_Exercise directions_:
Find the number of lines in these records where the word "purple" appears. Reply with that number and nothing more.

_Available records_:
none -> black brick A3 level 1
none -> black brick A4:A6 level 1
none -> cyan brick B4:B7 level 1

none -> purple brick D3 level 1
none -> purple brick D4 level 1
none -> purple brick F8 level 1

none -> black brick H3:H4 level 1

...

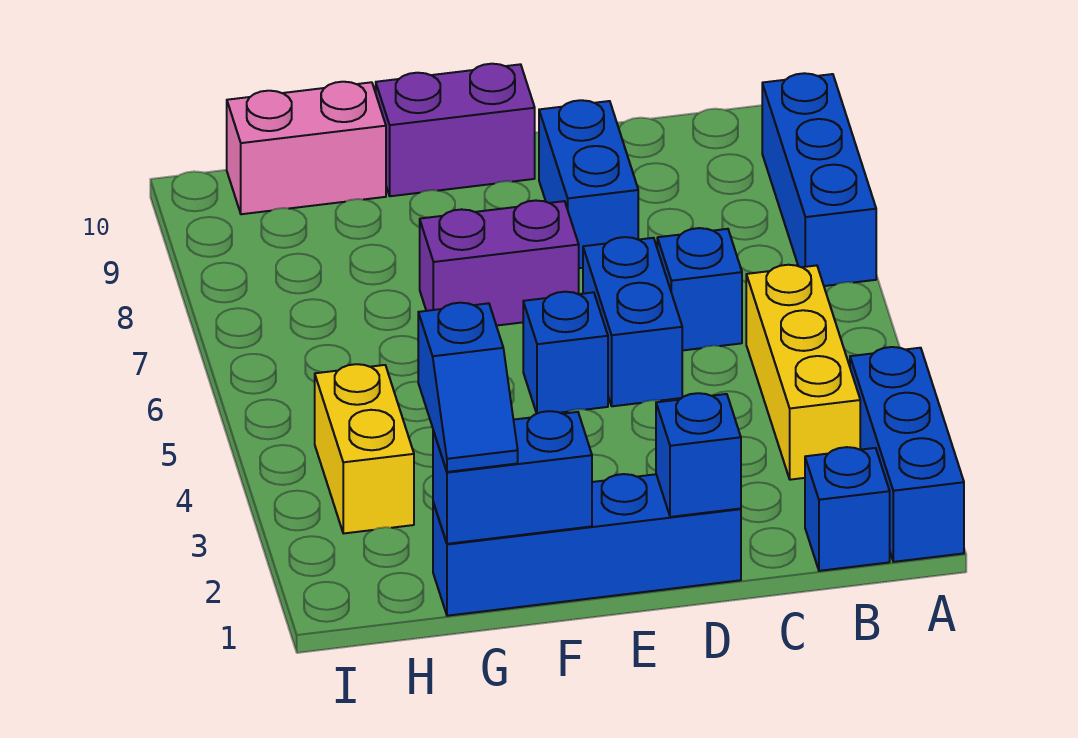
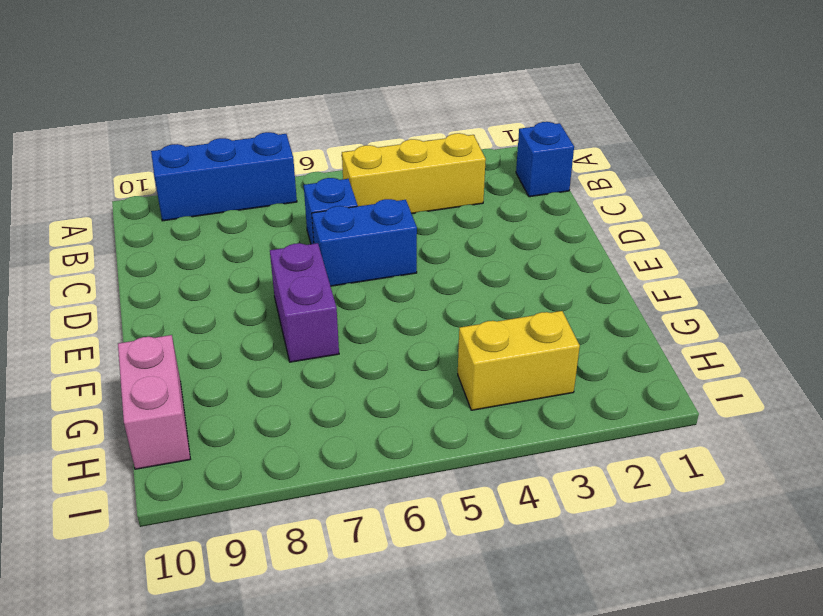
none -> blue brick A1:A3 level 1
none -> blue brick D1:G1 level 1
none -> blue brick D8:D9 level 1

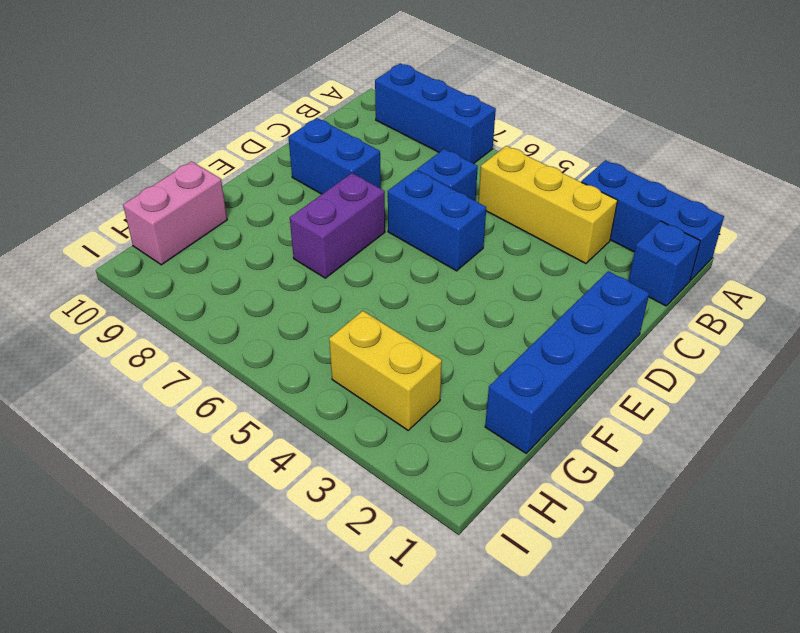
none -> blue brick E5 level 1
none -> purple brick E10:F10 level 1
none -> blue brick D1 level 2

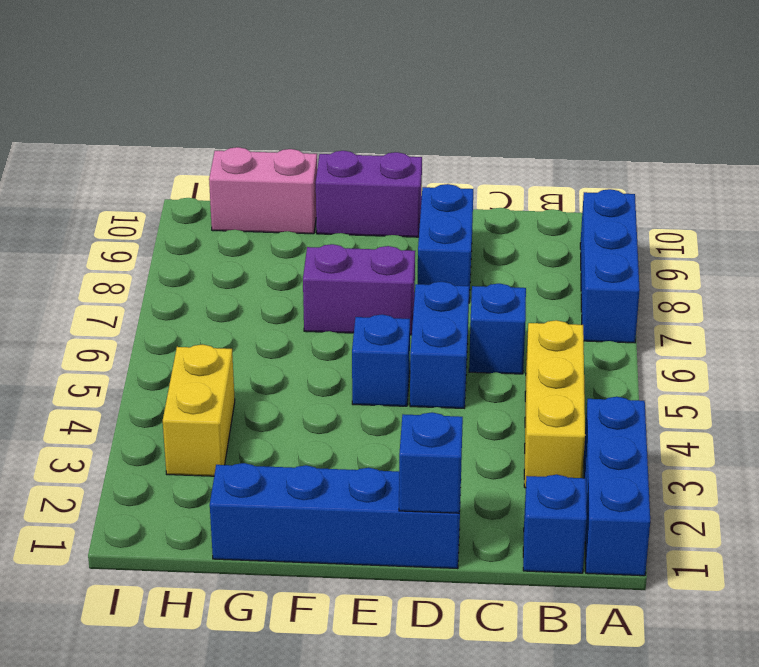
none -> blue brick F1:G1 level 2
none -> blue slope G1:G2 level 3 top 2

_Solution to this task_:
4